▶ **ASSIGNMENT**: Lines to restate from the data below: from the one containing "marmite [bleu] (1st from left)" to the one containing "bobine [bleu] (1st from left)", both included. Give them again exactly, and only them.

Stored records
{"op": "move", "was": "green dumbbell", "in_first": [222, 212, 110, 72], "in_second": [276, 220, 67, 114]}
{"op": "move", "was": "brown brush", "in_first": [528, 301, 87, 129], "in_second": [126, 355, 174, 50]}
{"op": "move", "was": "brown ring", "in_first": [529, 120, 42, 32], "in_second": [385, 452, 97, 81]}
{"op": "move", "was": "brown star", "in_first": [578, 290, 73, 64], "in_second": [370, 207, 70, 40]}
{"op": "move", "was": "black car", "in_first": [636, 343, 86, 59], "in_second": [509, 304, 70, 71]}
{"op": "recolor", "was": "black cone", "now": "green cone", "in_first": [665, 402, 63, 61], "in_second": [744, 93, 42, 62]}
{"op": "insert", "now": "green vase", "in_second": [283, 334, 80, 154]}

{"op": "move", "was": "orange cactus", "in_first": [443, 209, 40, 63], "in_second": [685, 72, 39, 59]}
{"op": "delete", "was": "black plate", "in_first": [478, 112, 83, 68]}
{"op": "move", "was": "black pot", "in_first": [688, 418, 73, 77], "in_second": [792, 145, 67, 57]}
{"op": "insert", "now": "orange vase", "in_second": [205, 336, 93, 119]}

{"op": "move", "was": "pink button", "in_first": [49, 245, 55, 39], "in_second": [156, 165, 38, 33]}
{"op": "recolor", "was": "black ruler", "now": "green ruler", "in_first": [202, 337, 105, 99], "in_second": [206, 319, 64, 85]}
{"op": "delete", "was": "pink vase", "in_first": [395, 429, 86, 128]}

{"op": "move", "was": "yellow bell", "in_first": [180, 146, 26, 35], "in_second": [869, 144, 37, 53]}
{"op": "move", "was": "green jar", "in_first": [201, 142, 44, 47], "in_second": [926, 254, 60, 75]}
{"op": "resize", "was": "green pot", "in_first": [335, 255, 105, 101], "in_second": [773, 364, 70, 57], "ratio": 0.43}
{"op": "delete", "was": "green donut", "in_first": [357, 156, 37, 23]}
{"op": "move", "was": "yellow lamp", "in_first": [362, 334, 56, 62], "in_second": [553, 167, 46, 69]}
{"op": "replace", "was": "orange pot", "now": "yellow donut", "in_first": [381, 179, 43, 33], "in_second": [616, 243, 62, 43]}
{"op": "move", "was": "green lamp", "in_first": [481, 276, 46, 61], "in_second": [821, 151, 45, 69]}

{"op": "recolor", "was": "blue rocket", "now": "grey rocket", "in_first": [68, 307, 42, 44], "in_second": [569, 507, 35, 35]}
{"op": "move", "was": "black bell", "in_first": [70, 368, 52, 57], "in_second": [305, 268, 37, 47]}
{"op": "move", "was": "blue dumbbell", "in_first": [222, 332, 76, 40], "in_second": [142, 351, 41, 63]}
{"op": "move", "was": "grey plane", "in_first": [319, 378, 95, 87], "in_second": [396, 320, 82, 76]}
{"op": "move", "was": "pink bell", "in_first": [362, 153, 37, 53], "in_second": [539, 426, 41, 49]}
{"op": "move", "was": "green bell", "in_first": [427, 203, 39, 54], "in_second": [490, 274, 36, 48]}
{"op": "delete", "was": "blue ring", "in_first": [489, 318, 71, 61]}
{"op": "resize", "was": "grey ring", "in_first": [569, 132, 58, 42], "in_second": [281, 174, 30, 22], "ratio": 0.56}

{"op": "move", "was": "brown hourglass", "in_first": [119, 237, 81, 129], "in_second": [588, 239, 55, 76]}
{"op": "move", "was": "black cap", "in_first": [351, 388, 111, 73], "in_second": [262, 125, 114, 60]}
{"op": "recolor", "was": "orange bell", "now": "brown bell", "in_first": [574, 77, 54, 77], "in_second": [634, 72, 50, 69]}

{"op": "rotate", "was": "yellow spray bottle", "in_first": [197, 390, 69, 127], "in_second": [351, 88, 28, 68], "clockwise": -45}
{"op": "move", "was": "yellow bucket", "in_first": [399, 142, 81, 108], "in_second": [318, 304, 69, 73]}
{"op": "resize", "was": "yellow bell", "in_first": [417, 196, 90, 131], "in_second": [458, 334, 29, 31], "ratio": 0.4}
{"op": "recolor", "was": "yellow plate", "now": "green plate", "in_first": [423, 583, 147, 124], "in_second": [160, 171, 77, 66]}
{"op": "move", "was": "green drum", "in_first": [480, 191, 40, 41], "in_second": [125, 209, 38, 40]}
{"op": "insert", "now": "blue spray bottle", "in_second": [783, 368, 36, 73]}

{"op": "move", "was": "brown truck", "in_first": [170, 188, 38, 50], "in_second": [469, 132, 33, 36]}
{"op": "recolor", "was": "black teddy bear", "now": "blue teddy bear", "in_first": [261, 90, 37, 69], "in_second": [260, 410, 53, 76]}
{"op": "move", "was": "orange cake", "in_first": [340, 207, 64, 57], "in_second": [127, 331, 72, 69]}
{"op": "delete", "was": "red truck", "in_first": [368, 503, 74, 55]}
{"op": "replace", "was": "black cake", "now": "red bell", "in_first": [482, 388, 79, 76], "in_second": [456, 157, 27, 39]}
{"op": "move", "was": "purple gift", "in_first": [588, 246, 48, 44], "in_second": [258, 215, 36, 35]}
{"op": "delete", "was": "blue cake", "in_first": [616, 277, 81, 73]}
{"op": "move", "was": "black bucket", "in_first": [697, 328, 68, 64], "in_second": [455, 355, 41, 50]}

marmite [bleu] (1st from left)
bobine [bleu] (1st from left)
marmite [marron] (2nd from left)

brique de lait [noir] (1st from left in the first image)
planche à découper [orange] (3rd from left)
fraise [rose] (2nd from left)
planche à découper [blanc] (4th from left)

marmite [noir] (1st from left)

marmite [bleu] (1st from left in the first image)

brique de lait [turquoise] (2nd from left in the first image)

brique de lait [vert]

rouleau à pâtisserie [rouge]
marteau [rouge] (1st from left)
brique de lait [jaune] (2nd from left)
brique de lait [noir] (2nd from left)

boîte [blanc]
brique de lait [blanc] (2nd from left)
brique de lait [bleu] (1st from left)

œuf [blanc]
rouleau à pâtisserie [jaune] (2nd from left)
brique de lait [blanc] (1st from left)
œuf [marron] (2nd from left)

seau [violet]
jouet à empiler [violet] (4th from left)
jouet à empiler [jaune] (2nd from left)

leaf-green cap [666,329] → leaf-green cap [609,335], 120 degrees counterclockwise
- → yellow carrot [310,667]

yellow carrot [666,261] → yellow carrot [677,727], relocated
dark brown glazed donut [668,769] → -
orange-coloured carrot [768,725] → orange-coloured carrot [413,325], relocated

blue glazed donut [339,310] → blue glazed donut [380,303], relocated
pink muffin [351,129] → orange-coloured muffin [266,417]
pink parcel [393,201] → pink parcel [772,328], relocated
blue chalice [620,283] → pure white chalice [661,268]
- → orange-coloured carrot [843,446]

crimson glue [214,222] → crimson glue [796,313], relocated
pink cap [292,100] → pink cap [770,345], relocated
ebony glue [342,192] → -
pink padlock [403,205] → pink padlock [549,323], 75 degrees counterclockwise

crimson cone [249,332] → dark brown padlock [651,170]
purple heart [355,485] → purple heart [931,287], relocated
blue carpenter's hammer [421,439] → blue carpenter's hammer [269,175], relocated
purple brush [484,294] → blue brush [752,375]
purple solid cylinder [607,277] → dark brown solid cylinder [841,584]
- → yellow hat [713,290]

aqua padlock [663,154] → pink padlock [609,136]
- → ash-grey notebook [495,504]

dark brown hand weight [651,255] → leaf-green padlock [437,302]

▶ **SOLUTION BELOW**:
marmite [bleu] (1st from left)
bobine [bleu] (1st from left)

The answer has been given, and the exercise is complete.